#### Exercise instructions:
Reproduce the lines of the data below word for word, leaving out the pictures.
--- Entries ---
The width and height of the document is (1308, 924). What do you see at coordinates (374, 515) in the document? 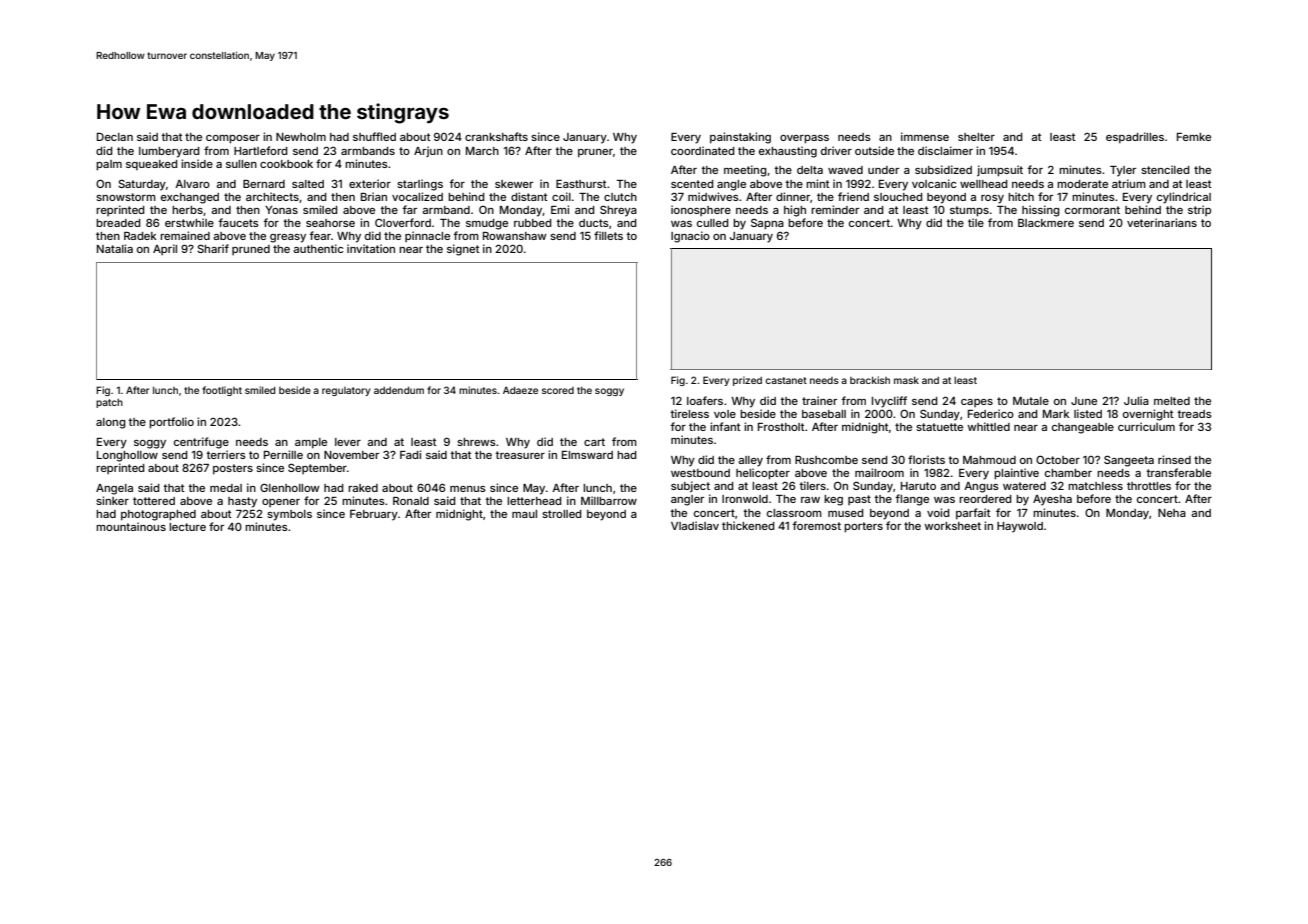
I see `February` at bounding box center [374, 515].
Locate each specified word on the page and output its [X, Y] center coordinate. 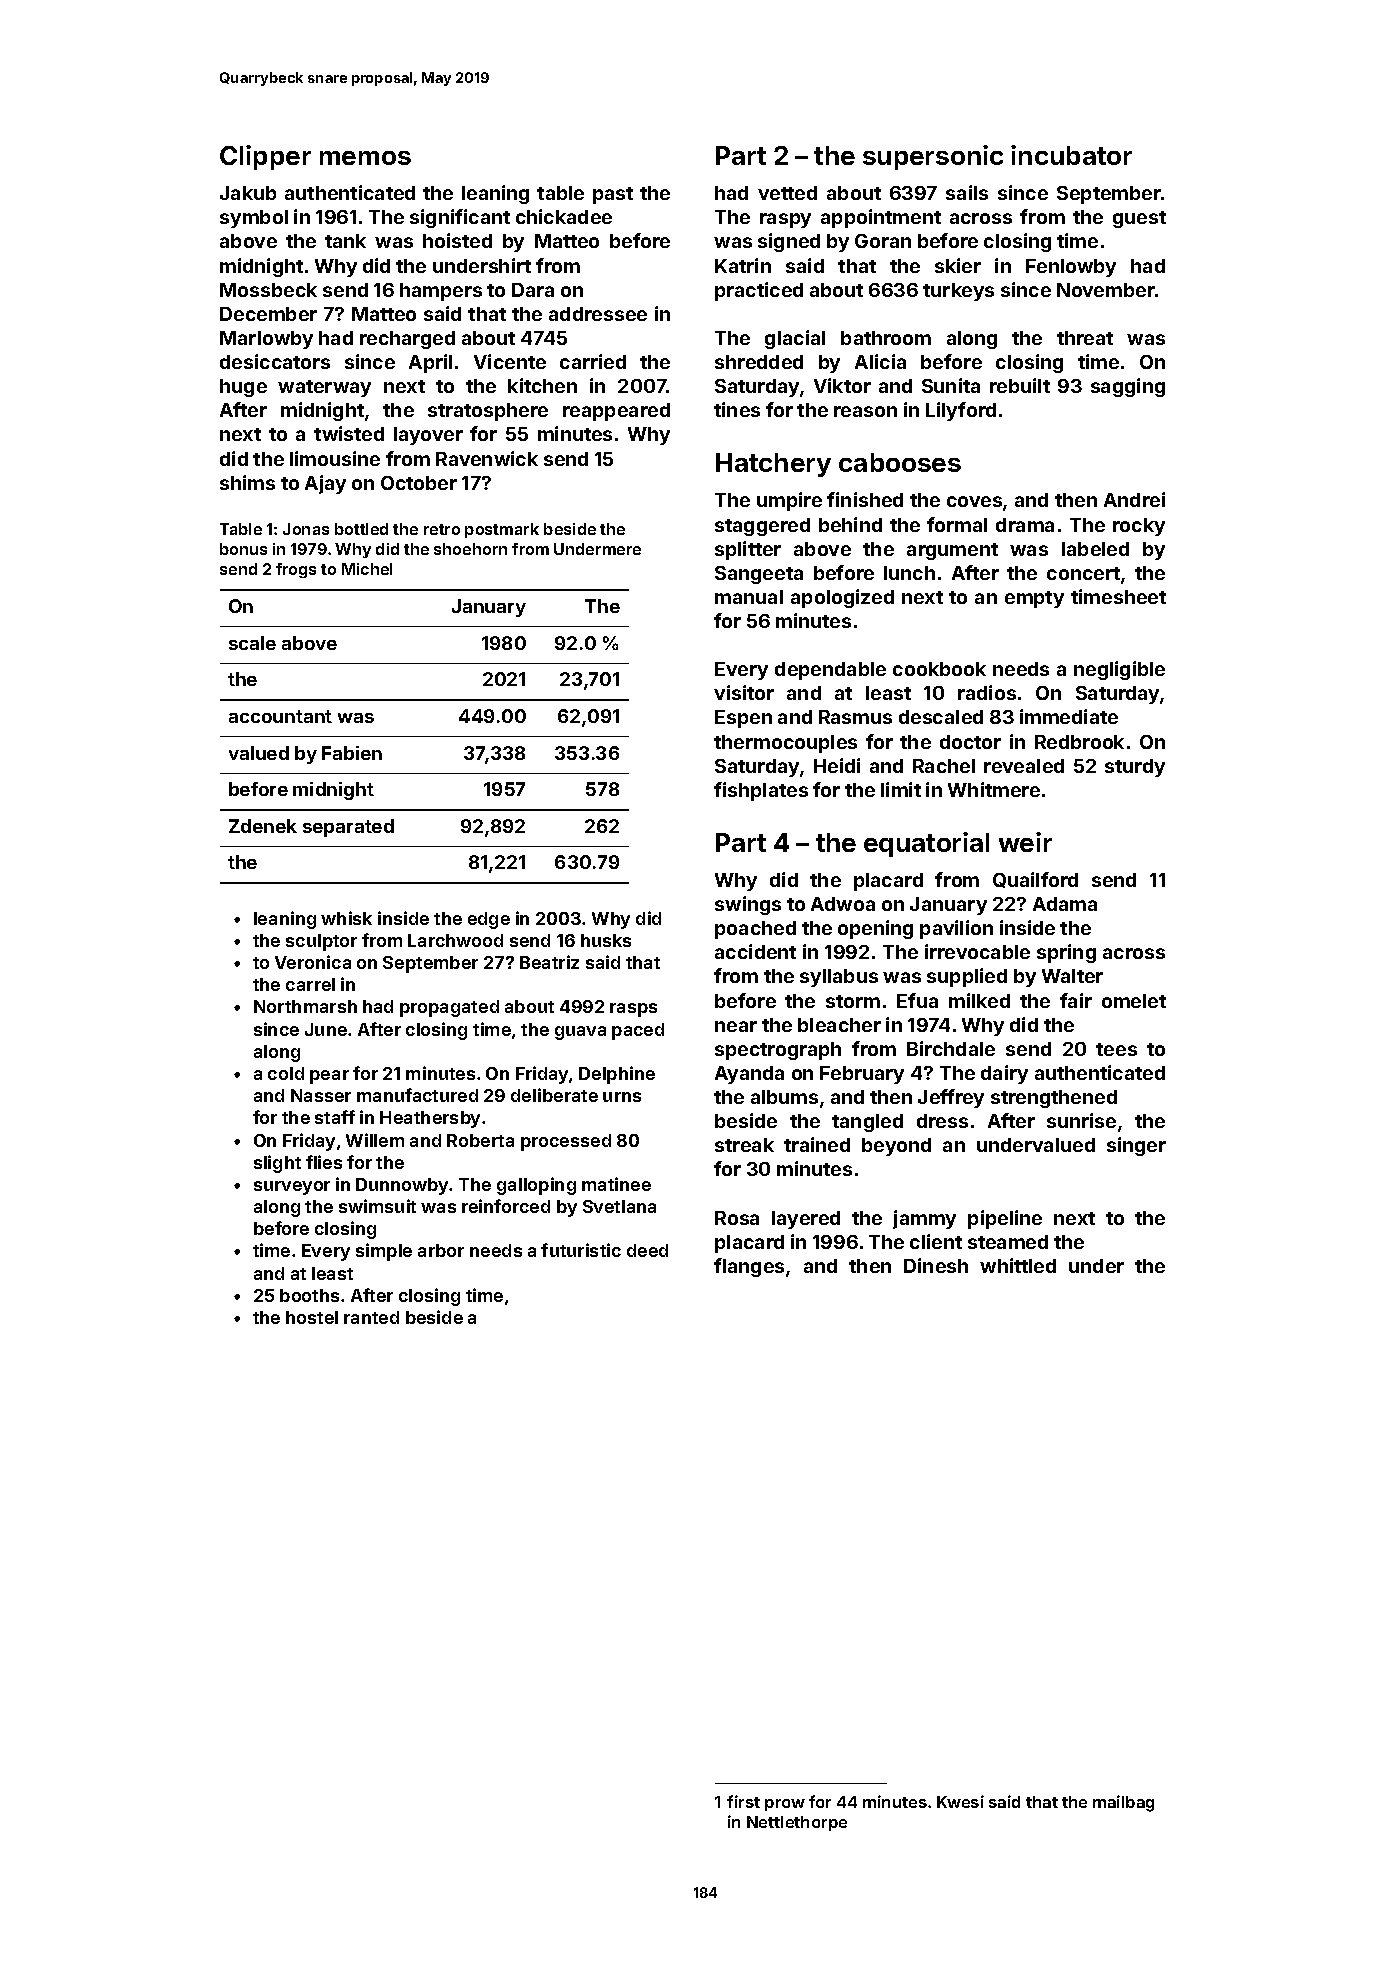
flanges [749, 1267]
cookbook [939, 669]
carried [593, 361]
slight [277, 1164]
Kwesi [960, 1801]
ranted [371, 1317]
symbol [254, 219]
---
#### Response for this exercise:
The width and height of the document is (1308, 924). What do you see at coordinates (374, 515) in the document? 
I see `February` at bounding box center [374, 515].
Locate each specified word on the page and output its [X, Y] center coordinate. 
flanges [749, 1267]
cookbook [939, 669]
carried [593, 361]
slight [277, 1164]
Kwesi [960, 1801]
ranted [371, 1317]
symbol [254, 219]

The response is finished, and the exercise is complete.